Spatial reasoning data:
———

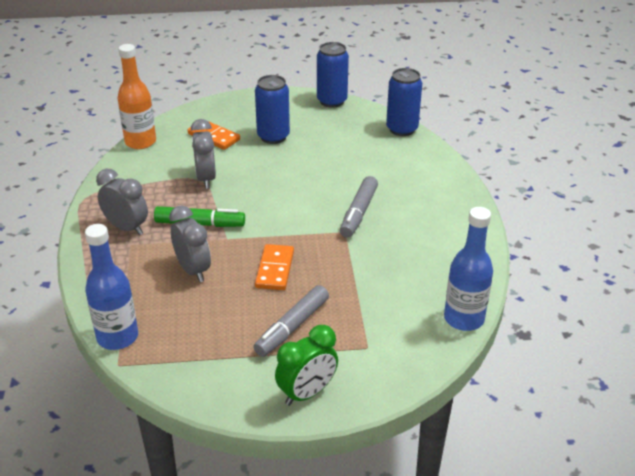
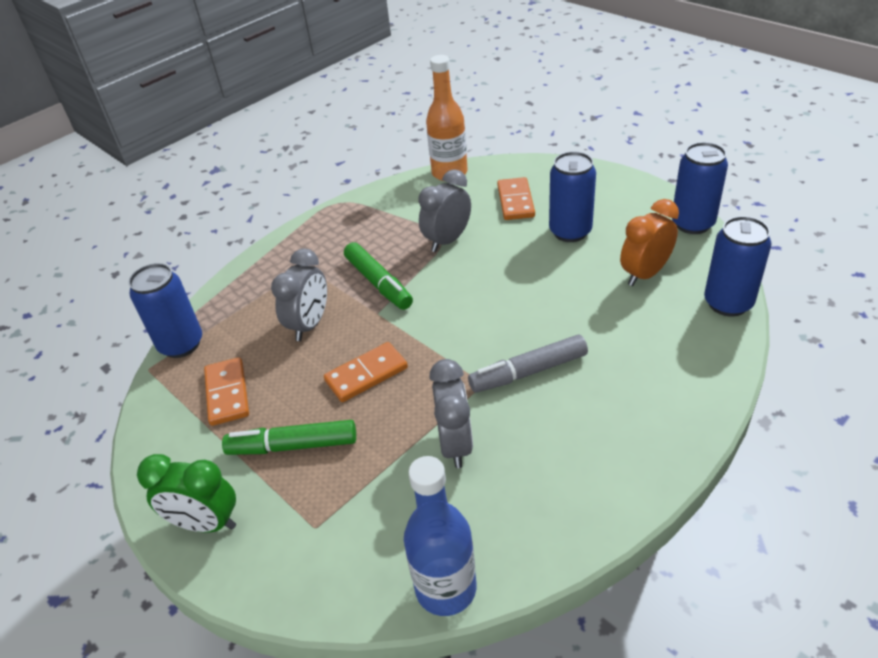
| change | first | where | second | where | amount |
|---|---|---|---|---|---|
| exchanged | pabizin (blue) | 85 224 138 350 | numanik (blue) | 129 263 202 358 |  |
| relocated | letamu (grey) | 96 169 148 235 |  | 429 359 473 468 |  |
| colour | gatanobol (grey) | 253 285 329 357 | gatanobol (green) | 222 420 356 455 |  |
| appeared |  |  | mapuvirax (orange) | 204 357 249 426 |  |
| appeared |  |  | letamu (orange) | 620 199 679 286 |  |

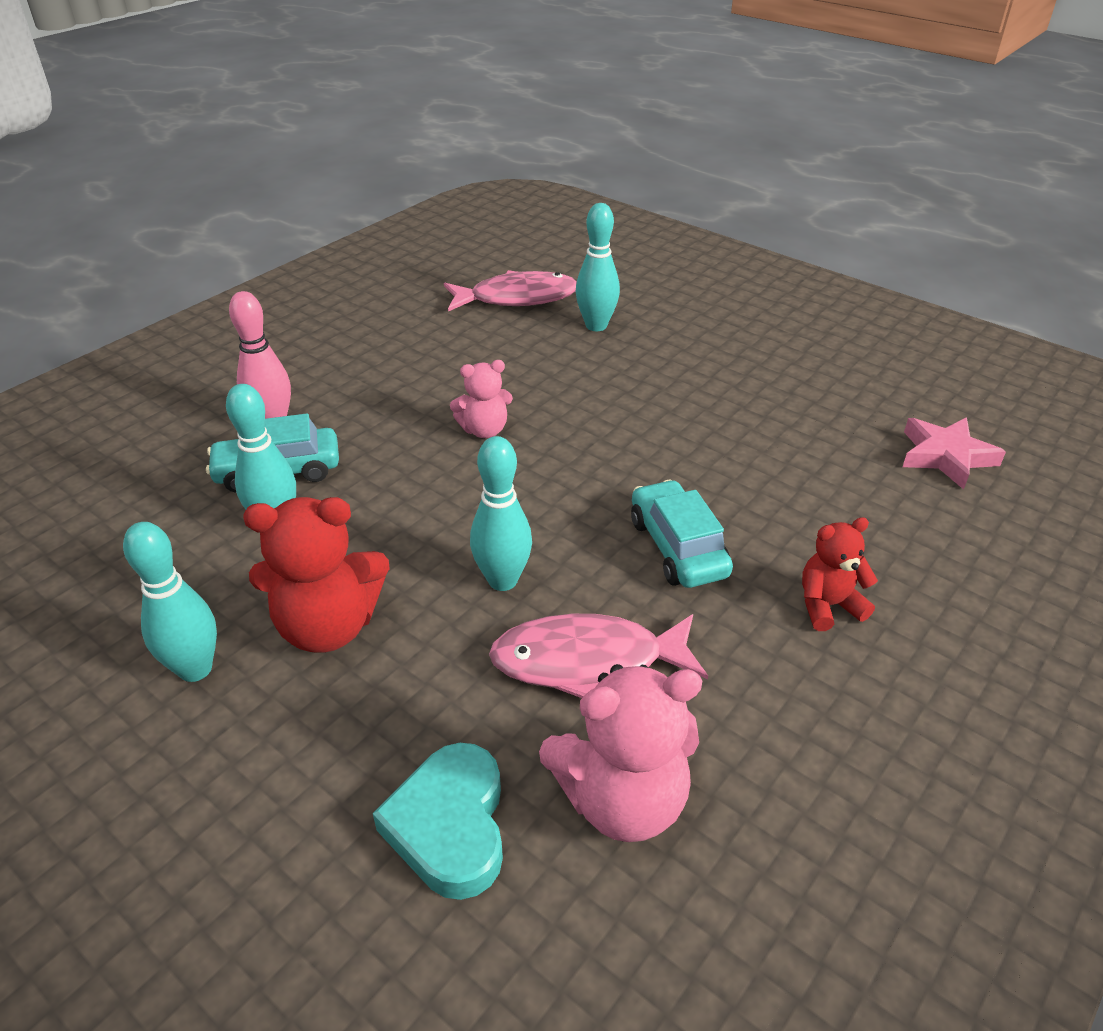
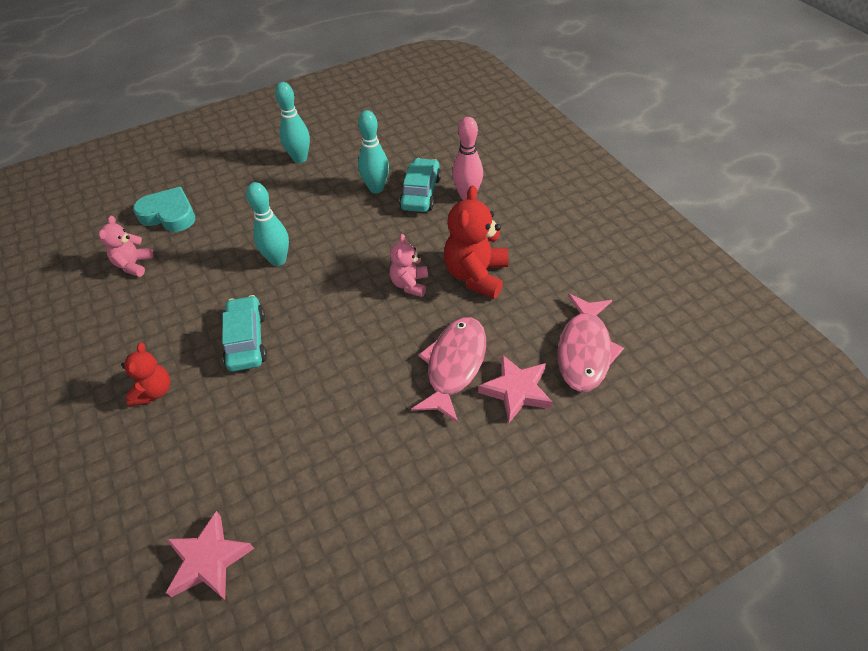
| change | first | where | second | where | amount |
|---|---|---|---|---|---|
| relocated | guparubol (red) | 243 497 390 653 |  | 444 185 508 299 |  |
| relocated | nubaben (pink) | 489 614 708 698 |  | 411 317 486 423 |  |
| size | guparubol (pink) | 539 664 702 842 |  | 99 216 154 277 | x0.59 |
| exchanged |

———

Activity: In the data above, which lines include "grey"? Return those lines.

Exercise solution:
| relocated | letamu (grey) | 96 169 148 235 |  | 429 359 473 468 |  |
| colour | gatanobol (grey) | 253 285 329 357 | gatanobol (green) | 222 420 356 455 |  |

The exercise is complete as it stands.